Problem: Pick each line containing "resized" out of the records.

──────── Entries shown

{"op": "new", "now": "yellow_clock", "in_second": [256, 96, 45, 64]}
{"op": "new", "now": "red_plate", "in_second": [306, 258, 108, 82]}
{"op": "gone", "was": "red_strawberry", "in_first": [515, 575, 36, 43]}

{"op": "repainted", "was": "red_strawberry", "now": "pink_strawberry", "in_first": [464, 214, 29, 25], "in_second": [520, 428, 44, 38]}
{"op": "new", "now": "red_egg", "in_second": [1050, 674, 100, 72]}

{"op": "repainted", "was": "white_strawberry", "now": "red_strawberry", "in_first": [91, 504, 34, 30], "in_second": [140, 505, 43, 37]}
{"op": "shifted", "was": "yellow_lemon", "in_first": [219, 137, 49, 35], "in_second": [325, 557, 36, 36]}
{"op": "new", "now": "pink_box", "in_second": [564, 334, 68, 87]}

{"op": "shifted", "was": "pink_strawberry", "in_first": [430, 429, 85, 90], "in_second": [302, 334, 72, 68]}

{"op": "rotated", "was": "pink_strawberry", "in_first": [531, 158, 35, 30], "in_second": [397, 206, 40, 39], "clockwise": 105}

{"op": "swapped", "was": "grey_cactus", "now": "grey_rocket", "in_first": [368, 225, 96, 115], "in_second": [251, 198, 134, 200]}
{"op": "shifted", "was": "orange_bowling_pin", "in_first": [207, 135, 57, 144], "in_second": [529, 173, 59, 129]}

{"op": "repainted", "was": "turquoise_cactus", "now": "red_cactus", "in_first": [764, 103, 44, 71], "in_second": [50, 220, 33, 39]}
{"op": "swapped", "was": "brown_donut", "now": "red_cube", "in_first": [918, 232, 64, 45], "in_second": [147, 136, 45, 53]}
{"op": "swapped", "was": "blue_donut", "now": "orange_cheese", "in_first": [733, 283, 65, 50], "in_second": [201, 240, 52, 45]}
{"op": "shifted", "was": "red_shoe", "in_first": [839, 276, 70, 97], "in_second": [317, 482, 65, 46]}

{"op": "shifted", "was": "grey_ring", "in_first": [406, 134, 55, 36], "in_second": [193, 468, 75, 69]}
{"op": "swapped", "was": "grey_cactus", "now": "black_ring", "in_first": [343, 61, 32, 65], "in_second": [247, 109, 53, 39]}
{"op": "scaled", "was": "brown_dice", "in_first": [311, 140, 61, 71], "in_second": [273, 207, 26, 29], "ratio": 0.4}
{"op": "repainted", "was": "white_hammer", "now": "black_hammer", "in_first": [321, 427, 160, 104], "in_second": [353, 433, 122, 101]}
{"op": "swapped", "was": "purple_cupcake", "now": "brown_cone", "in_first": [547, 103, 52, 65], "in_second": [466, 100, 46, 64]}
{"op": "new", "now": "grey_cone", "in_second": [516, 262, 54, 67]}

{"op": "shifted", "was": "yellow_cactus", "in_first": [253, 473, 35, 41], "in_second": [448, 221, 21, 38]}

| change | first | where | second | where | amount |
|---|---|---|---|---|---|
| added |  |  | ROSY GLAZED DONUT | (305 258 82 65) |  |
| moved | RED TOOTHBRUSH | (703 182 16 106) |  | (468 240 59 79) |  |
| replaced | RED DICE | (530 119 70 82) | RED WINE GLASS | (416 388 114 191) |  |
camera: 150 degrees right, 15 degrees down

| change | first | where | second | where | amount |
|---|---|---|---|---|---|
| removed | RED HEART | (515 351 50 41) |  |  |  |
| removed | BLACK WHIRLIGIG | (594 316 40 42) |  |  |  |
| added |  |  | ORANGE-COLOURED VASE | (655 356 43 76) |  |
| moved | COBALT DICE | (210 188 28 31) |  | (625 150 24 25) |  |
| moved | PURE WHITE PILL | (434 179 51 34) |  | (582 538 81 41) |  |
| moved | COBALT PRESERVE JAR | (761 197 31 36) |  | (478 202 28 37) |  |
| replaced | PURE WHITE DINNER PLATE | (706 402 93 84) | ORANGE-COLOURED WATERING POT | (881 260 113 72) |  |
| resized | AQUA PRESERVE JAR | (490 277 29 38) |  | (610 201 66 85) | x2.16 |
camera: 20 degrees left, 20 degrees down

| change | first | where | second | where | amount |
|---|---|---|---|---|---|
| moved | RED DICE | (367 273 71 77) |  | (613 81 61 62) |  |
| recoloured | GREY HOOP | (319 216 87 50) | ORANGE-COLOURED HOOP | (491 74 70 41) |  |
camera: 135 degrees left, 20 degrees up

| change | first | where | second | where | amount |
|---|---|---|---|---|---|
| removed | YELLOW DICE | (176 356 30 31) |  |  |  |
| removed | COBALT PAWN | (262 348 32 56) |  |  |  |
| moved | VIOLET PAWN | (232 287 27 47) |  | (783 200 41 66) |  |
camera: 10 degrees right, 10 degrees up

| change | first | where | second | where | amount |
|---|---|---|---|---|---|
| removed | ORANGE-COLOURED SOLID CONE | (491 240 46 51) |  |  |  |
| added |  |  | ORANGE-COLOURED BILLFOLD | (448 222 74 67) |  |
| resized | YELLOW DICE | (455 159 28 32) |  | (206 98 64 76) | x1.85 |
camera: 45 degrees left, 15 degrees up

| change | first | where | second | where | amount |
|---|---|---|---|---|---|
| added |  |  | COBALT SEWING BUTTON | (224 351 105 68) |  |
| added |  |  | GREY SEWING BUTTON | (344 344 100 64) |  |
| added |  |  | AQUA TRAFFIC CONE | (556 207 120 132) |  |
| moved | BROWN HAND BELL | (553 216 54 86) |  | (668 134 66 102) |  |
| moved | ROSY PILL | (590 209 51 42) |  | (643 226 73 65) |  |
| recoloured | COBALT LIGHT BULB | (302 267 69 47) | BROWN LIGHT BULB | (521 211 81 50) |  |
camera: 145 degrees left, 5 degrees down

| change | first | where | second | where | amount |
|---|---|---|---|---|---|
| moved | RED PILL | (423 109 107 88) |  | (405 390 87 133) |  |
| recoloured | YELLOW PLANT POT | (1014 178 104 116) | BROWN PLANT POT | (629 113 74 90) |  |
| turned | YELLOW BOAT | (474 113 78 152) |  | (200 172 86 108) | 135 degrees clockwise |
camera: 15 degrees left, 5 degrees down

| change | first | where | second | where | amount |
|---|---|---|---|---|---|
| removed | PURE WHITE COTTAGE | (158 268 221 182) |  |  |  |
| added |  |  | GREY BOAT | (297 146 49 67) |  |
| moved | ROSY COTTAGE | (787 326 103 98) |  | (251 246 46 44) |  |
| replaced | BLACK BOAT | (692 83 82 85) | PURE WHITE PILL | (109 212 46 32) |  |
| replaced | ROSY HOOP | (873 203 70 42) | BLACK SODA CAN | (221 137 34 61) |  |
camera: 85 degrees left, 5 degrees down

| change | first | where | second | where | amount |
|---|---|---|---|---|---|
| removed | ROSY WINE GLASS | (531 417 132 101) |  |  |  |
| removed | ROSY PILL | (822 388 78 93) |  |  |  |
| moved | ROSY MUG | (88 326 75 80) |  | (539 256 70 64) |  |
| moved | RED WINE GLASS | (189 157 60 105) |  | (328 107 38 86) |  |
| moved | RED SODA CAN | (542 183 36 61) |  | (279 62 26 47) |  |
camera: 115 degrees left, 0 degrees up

────────────────

The answer:
| resized | AQUA PRESERVE JAR | (490 277 29 38) |  | (610 201 66 85) | x2.16 |
| resized | YELLOW DICE | (455 159 28 32) |  | (206 98 64 76) | x1.85 |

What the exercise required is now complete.